## What the exercise asks
How many lines below contain the word "none"? Answer with that number alone.
(Recorded information Opens)
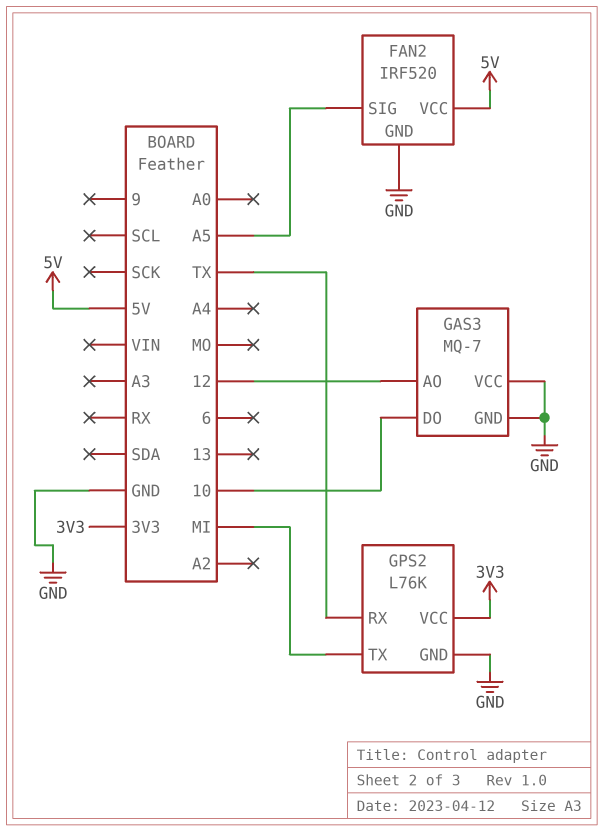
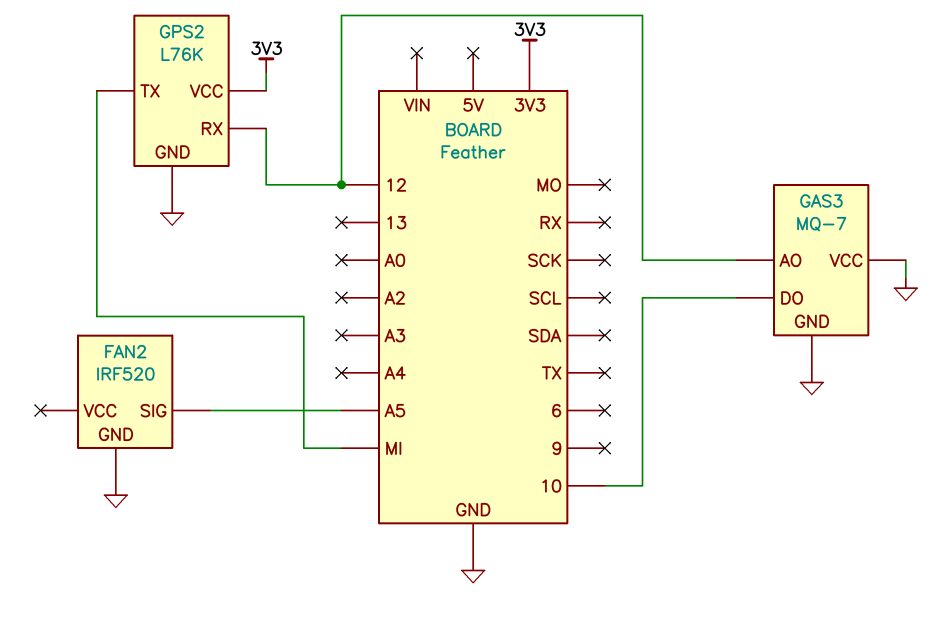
FAN2 pin VCC: 5V -> none
GPS2 pin RX: TX -> 12

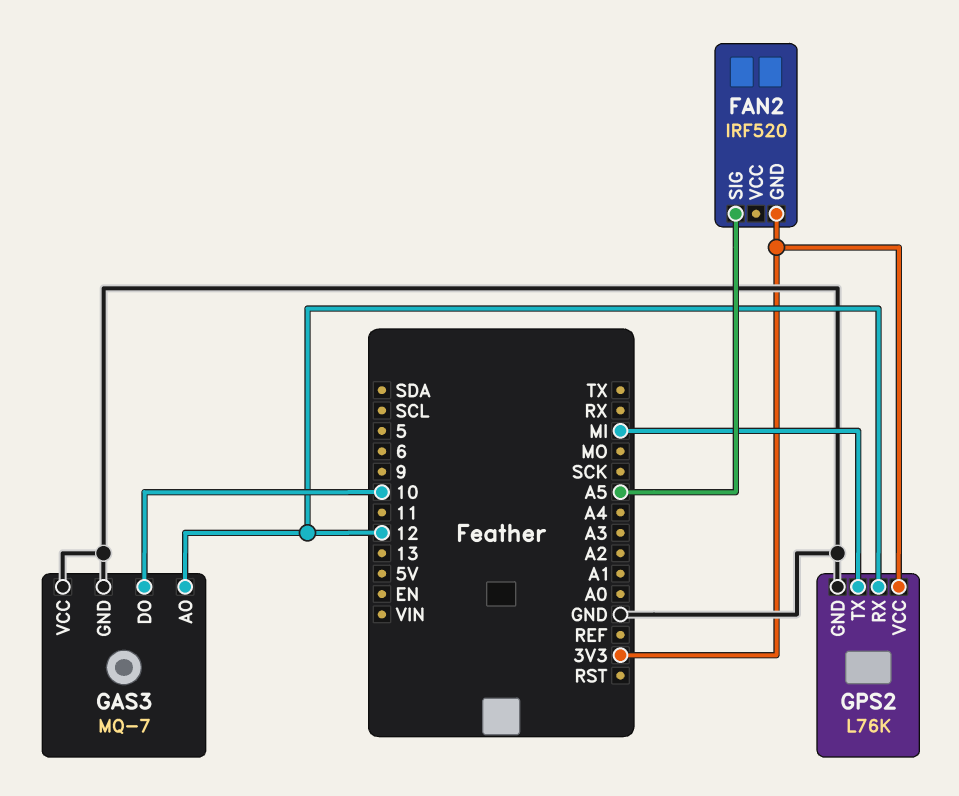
FAN2 pin GND: GND -> 3V3

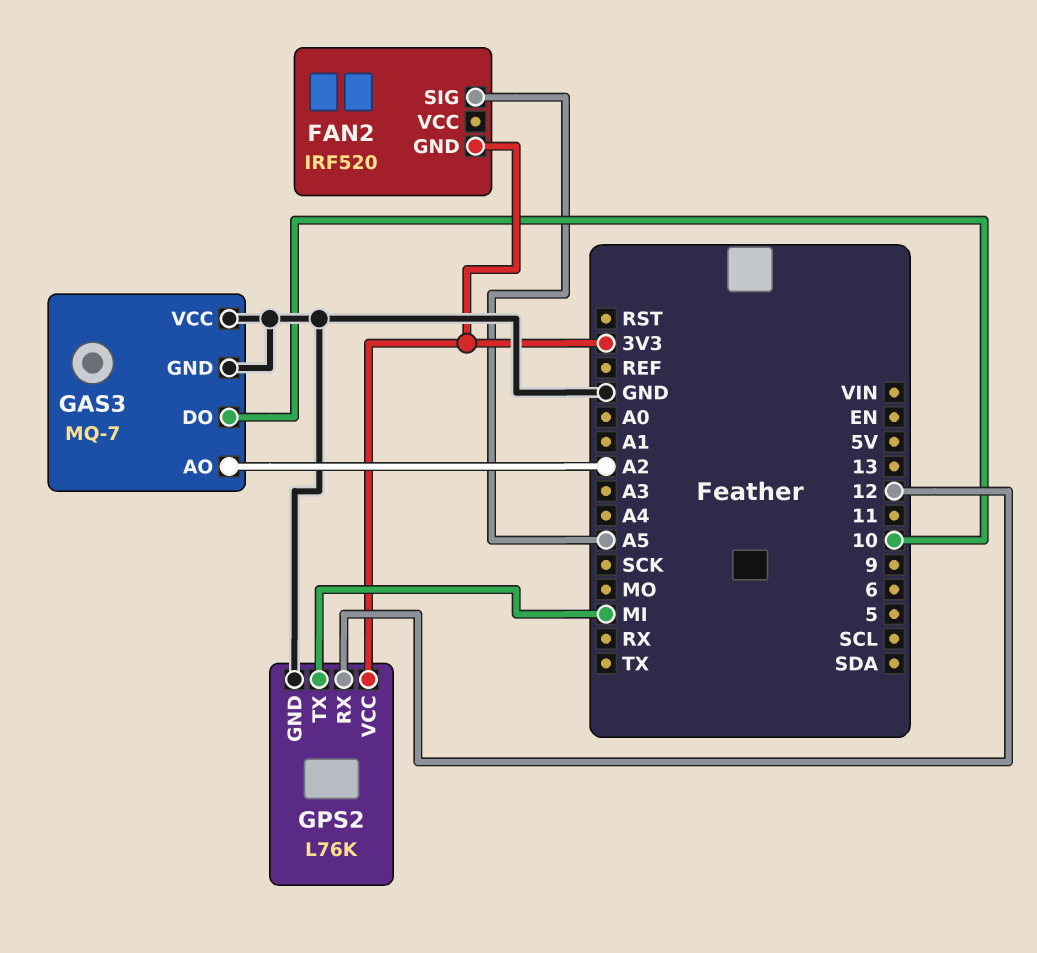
GAS3 pin AO: 12 -> A2

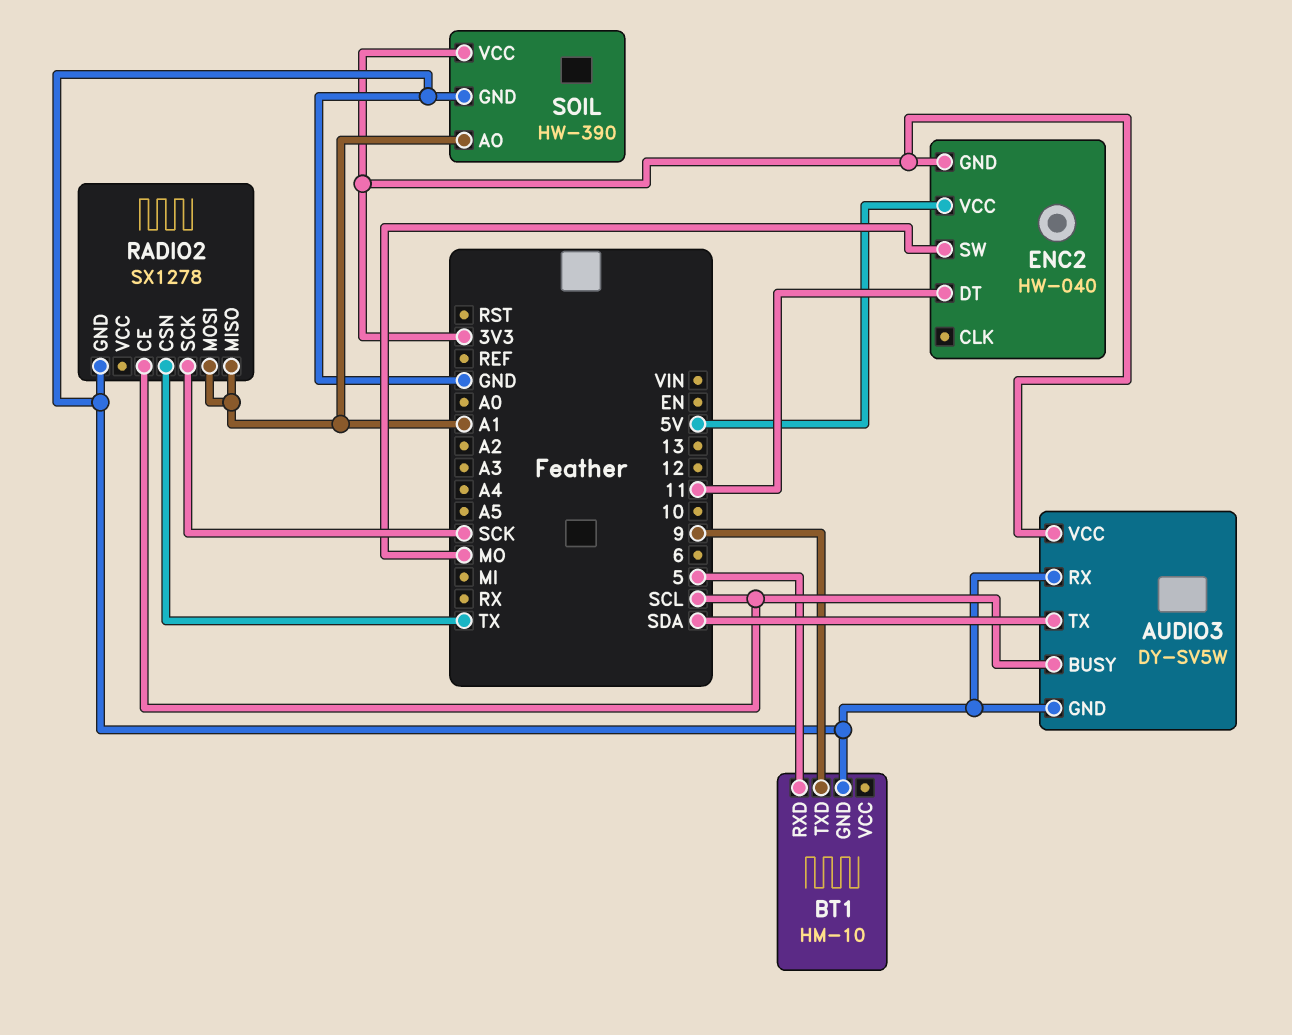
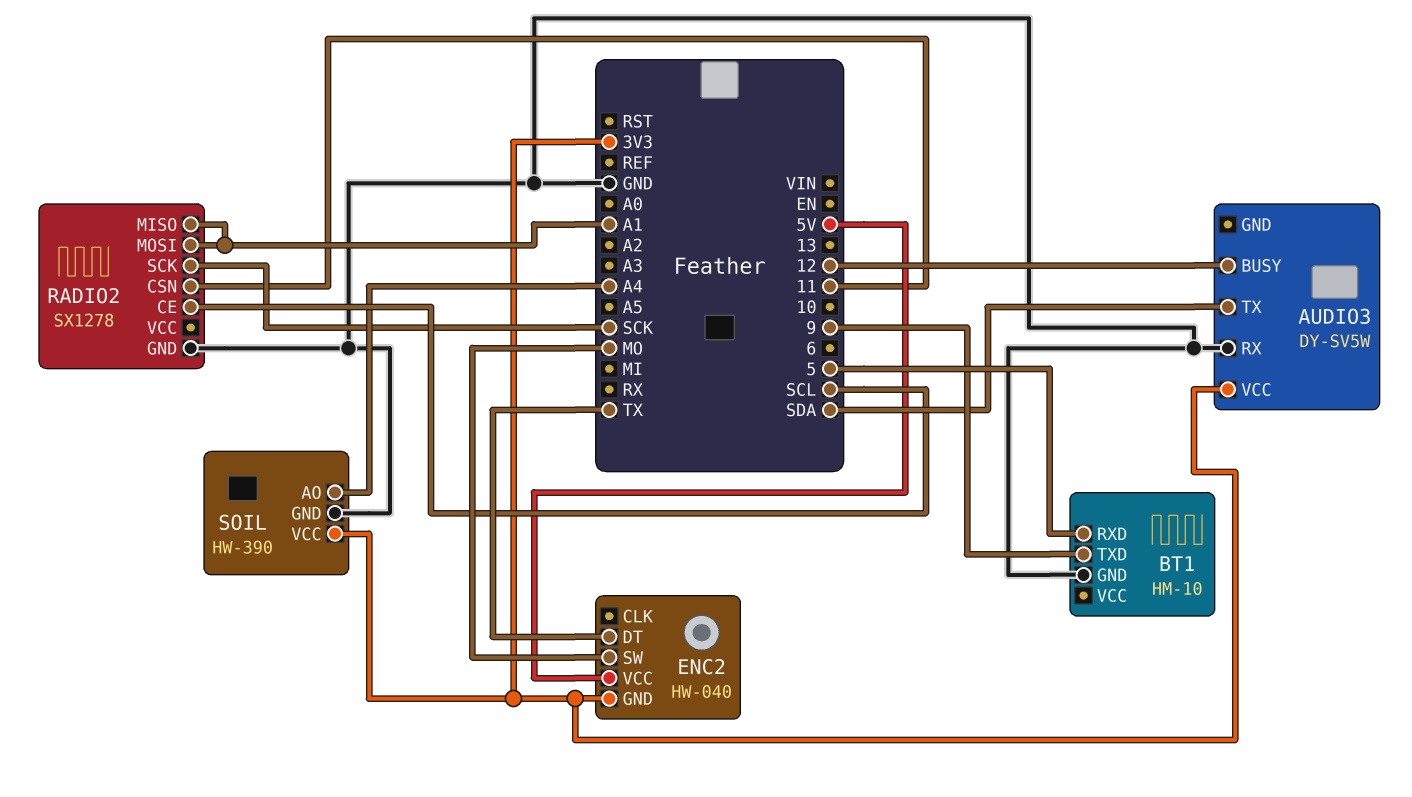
AUDIO3 pin BUSY: SCL -> 12
AUDIO3 pin GND: GND -> none
ENC2 pin DT: 11 -> TX
RADIO2 pin CSN: TX -> 11
SOIL pin AO: A1 -> A4

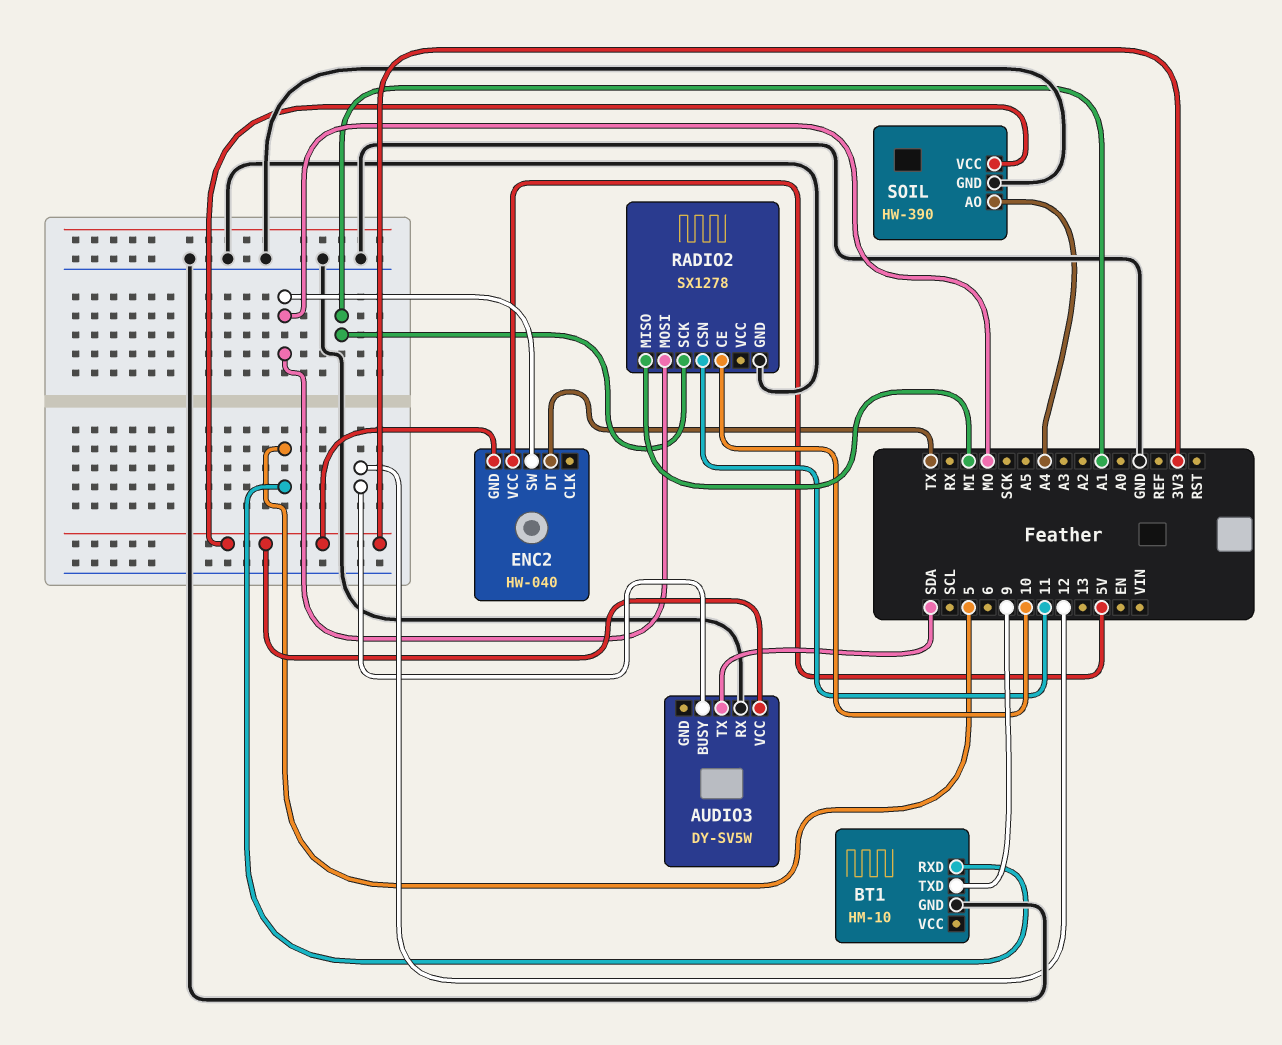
RADIO2 pin CE: SCL -> 10
RADIO2 pin MISO: A1 -> MI
RADIO2 pin MOSI: A1 -> MO
RADIO2 pin SCK: SCK -> A1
(Recorded information Closes)
## Output for this task
2